» What to produce
Across the entries below, how many lines include "brown"? Give the number and nothing else.

» Available data
= Beginning of Section =

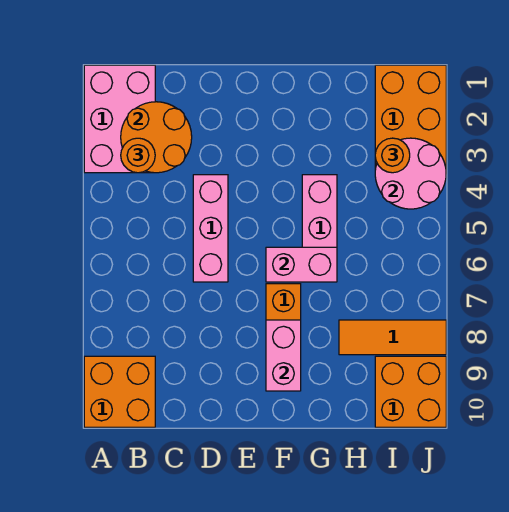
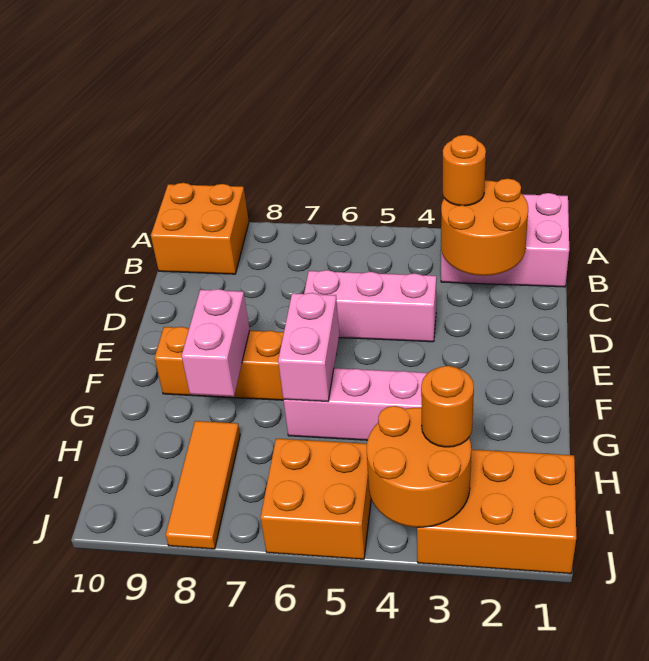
pink brick F8:F9 level 2 -> pink brick F8:G8 level 2
pink round brick I3:J4 level 2 -> orange round brick I3:J4 level 2
orange brick I9:J10 level 1 -> orange brick I5:J6 level 1

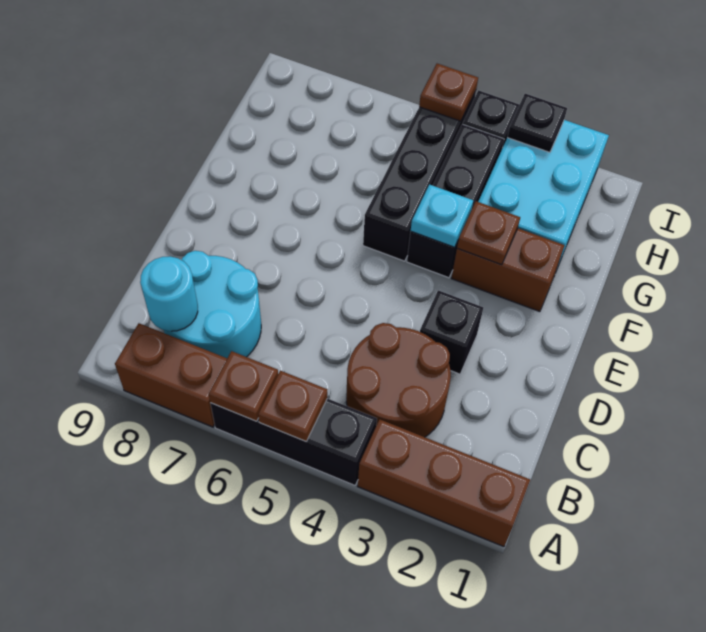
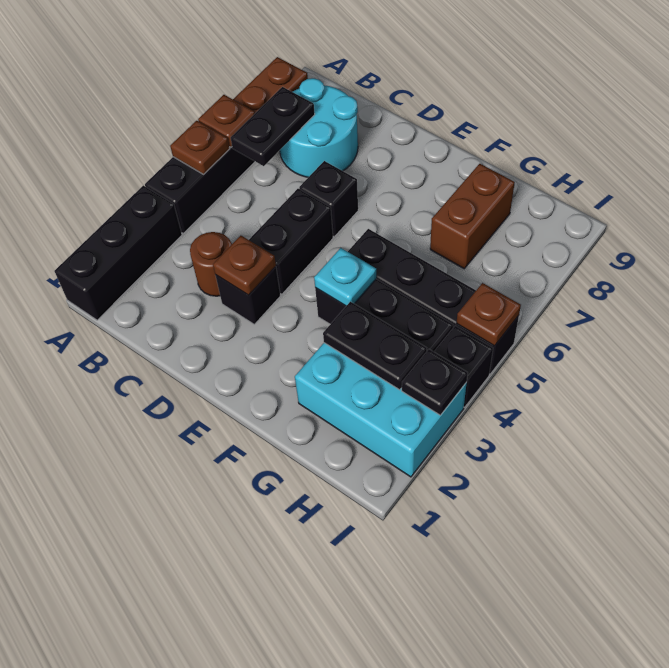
brown brick A1:A3 level 1 -> black brick A1:A3 level 1
brown round brick B3:C4 level 1 -> brown round brick C3 level 1
none -> black plate B6:B7 level 2
cyan round brick B8 level 2 -> none
none -> black brick D4:D5 level 1
none -> black brick D6 level 1
brown brick F2:F3 level 1 -> brown brick G7:G8 level 1
brown plate F3 level 2 -> brown plate D3 level 2
none -> black plate G3:H3 level 2

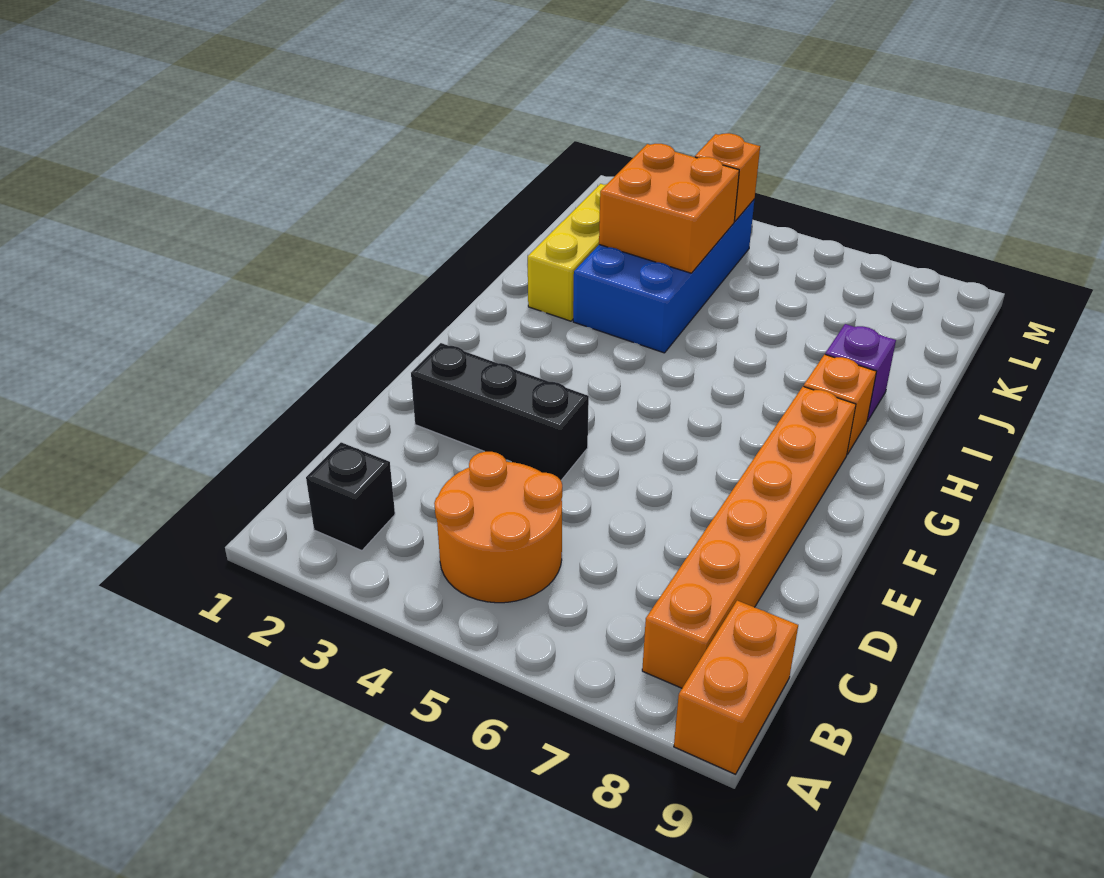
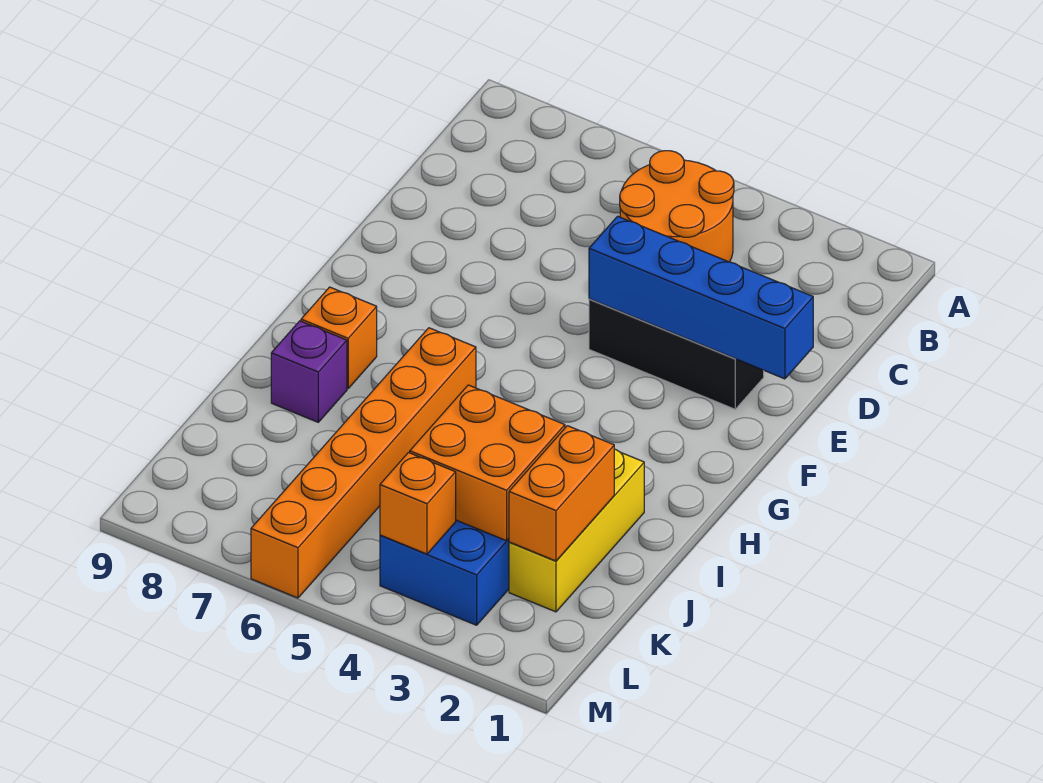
orange brick A9:B9 level 1 -> orange brick J2:K2 level 2
black brick B2 level 1 -> none
orange brick B8:G8 level 1 -> orange brick H6:M6 level 1
none -> blue brick E1:E4 level 2

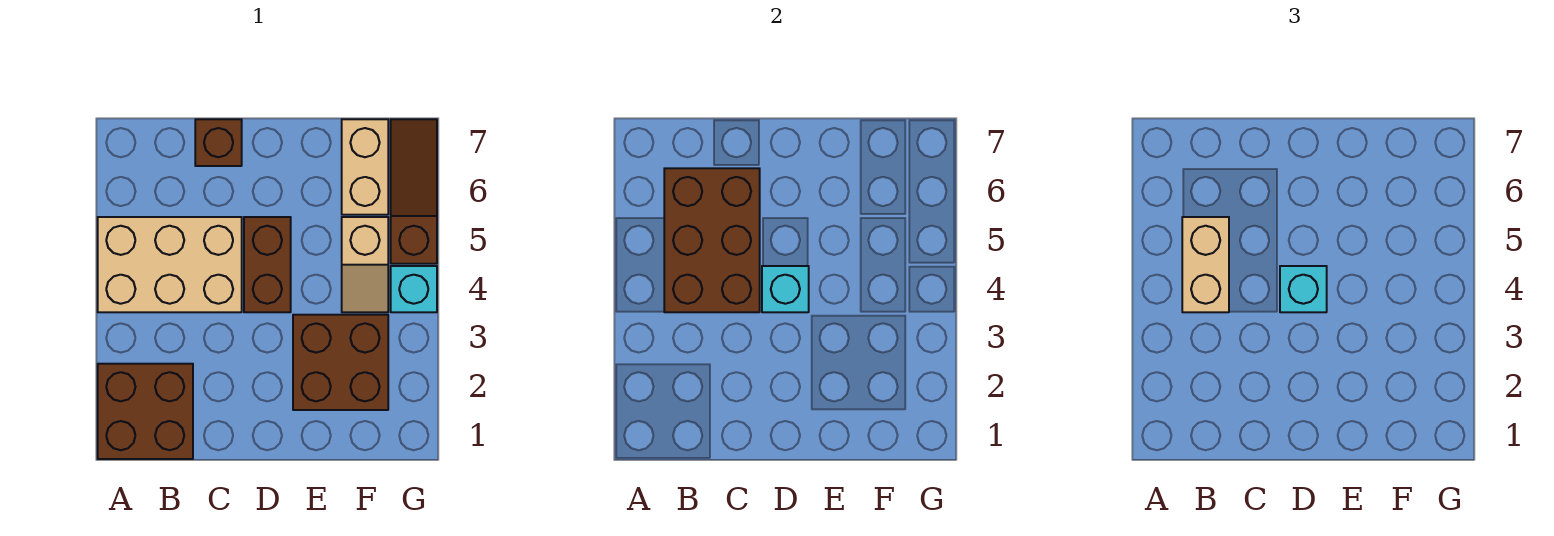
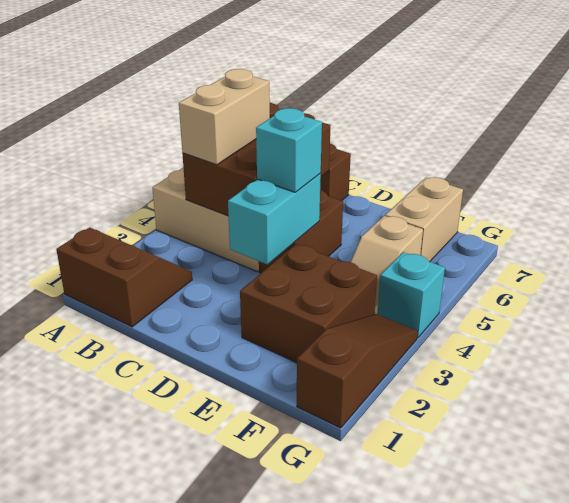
brown brick A1:B2 level 1 -> brown slope A1:B2 level 1 top 1
cyan brick D4 level 2 -> cyan brick D3:D4 level 2
brown slope G5:G7 level 1 top 5 -> brown slope G1:G3 level 1 top 1

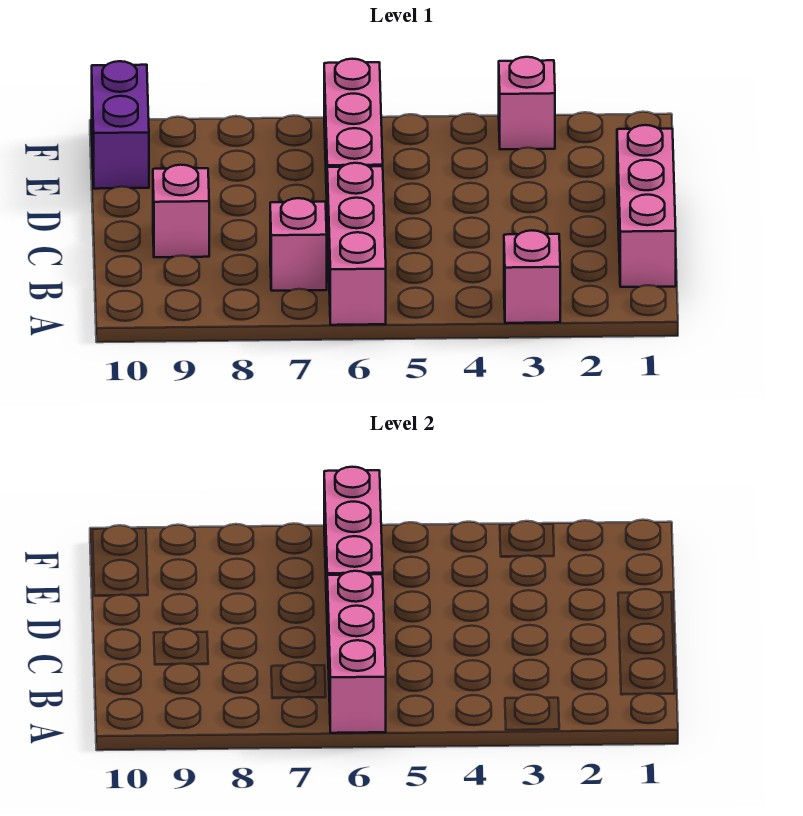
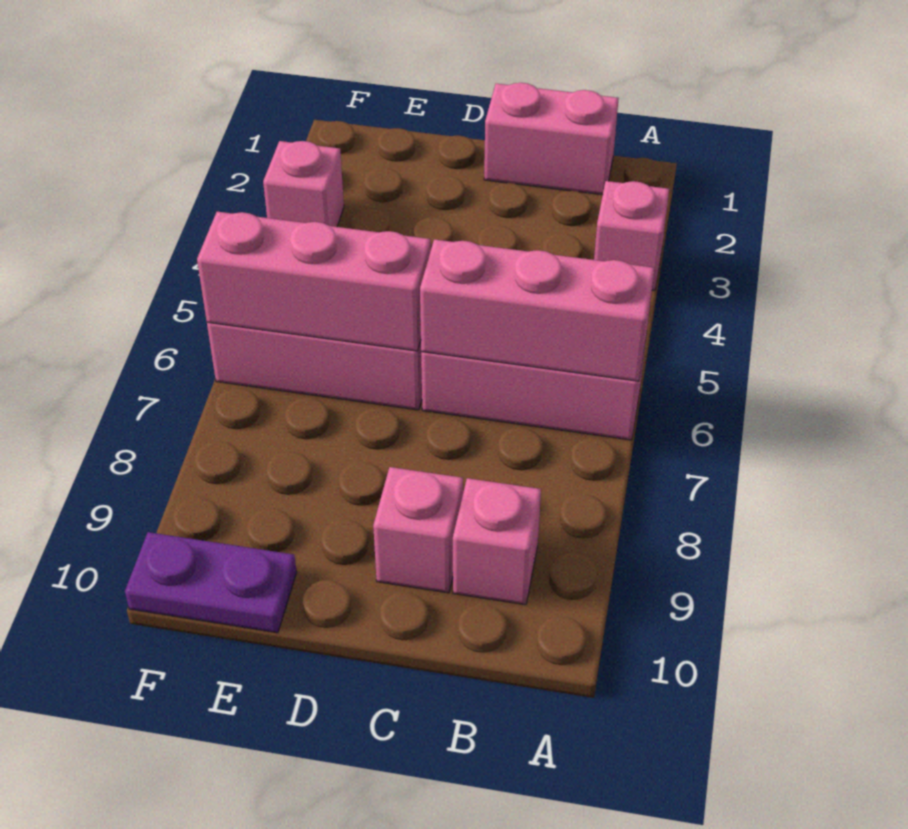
pink brick B1:D1 level 1 -> pink brick B1:C1 level 1
pink brick B7 level 1 -> pink brick B9 level 1
purple brick E10:F10 level 1 -> purple plate E10:F10 level 1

= End of Section =

» Solution to this problem
6